**YOUR OBJECTIVE**
Report each line below that carries the word "none".

Version difference data
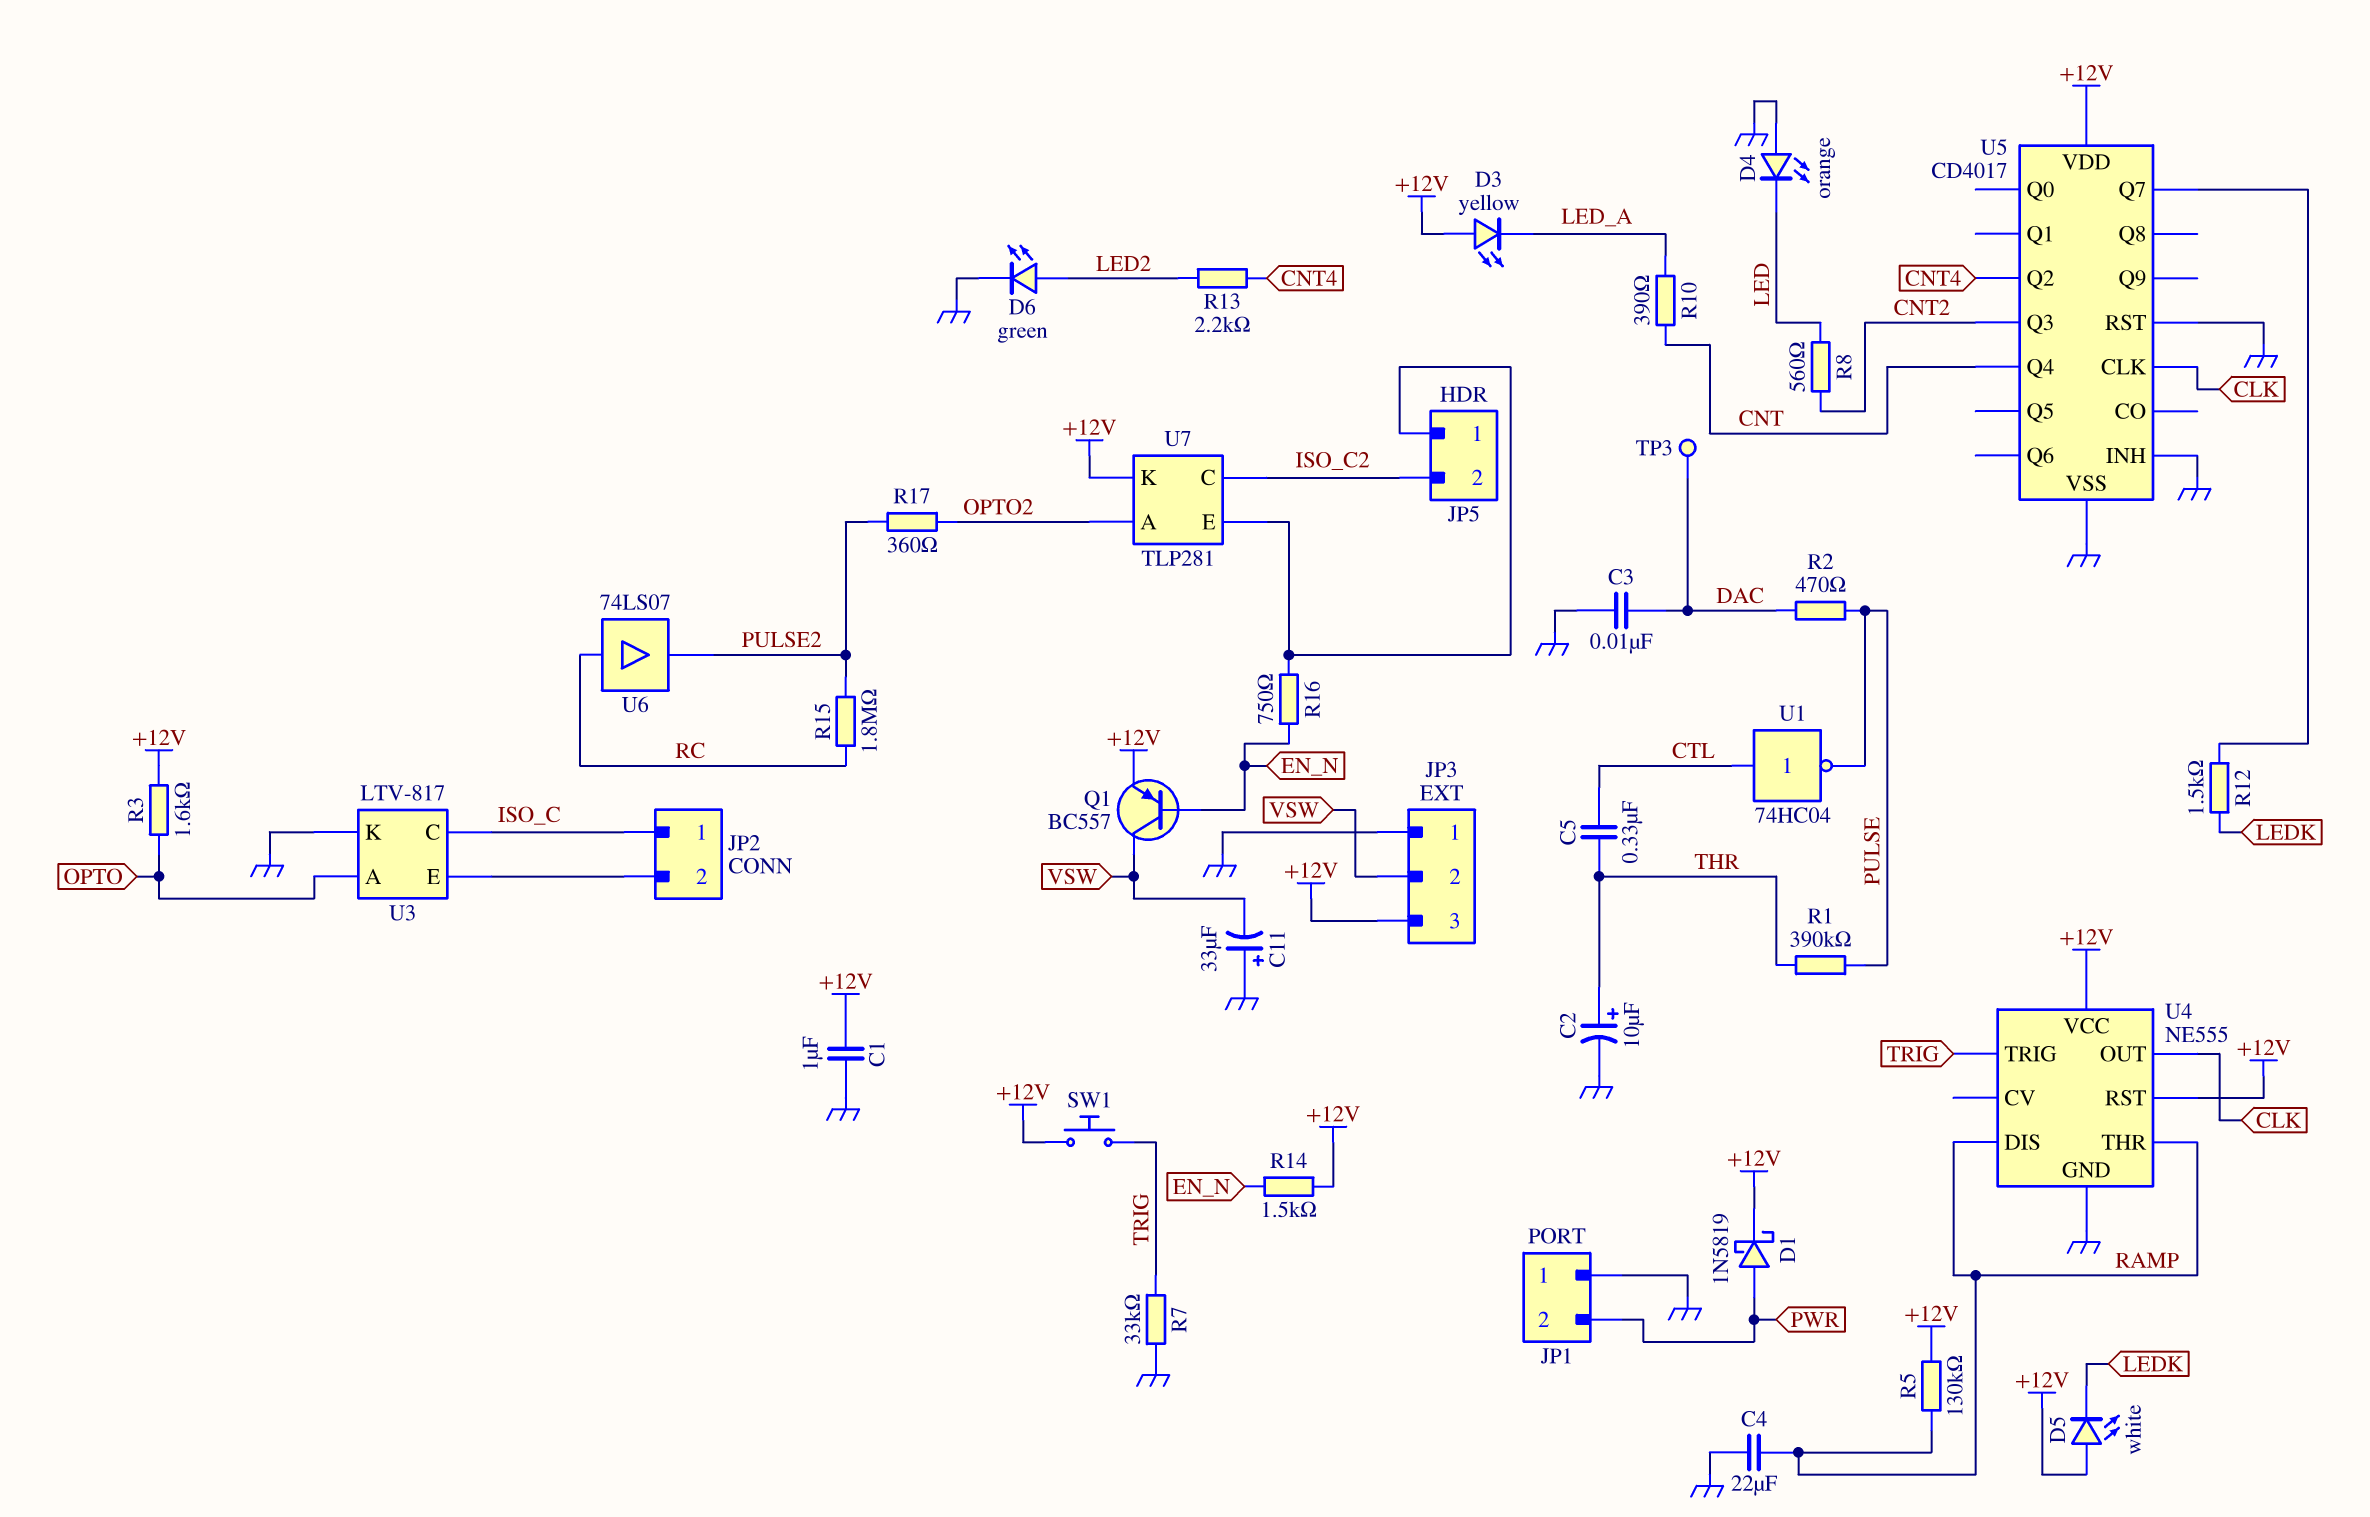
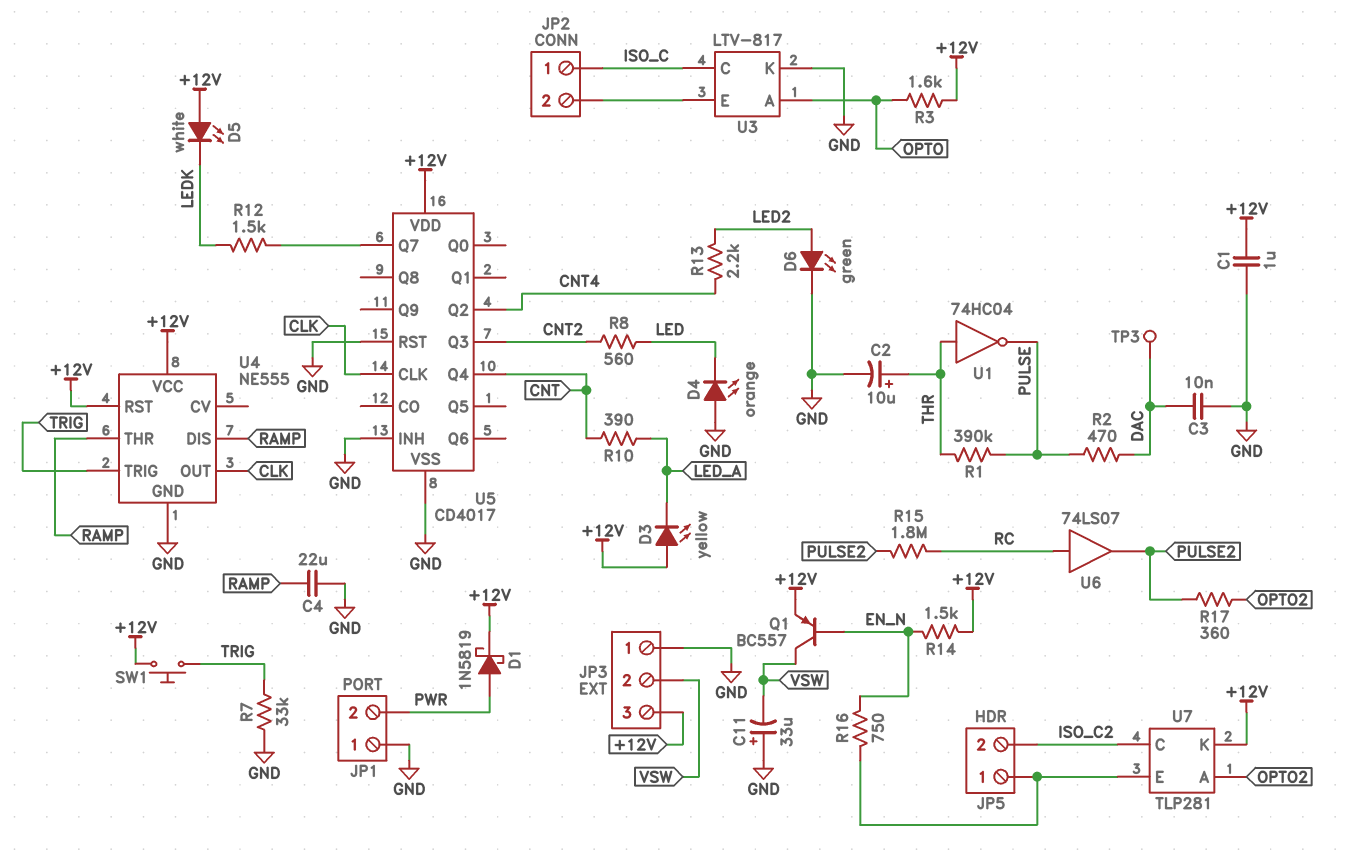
C5: 330nF (CTL, THR) -> none
R5: 130k (+12V, RAMP) -> none
U1: NOT 74HC04 (in CTL, out PULSE) -> NOT 74HC04 (in THR, out PULSE)

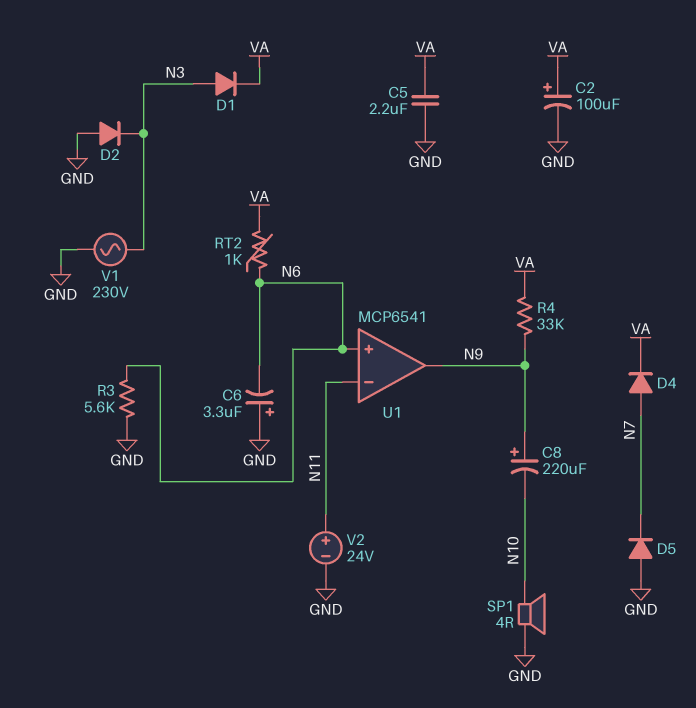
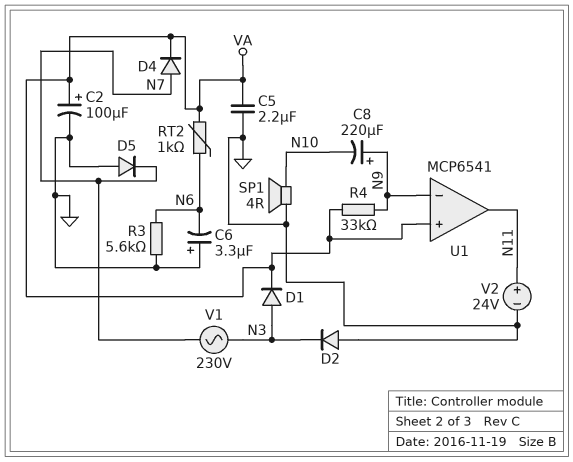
U1 pin in+: N6 -> VA
U1 pin in-: N11 -> N9
U1 pin out: N9 -> N11
V1: AC 230V (GND, N3) -> AC 230V (N3, N7)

**EXERCISE ANSWER**
C5: 330nF (CTL, THR) -> none
R5: 130k (+12V, RAMP) -> none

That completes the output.